GIVEN RECORDS:
Content starts
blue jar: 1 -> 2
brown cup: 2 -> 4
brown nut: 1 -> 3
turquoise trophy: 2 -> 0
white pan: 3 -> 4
Content ends
Content starts
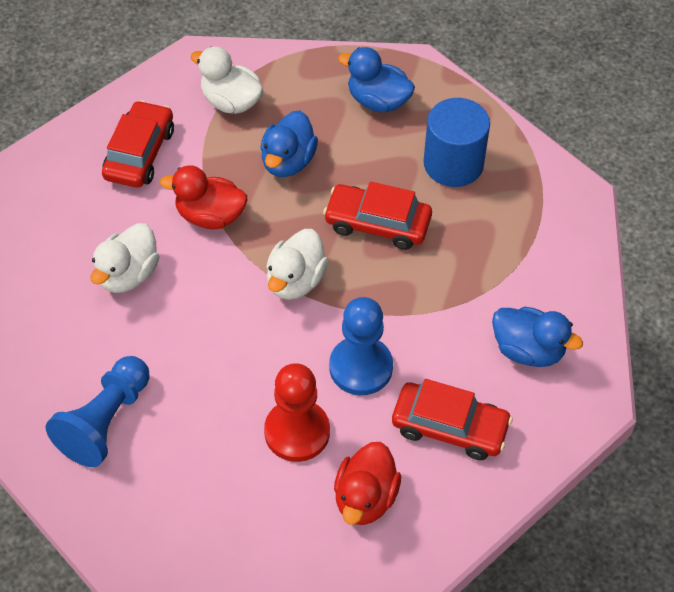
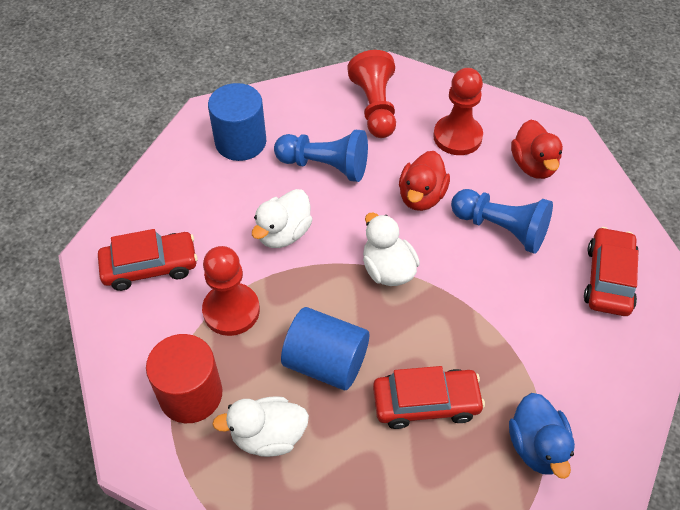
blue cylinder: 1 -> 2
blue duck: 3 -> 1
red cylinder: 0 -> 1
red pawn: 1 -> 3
Content ends
TASK INSTRUCTIONS:
In the entries above, find lines with "blue" and copy each.

WRITTEN SOLUTION:
blue jar: 1 -> 2
blue cylinder: 1 -> 2
blue duck: 3 -> 1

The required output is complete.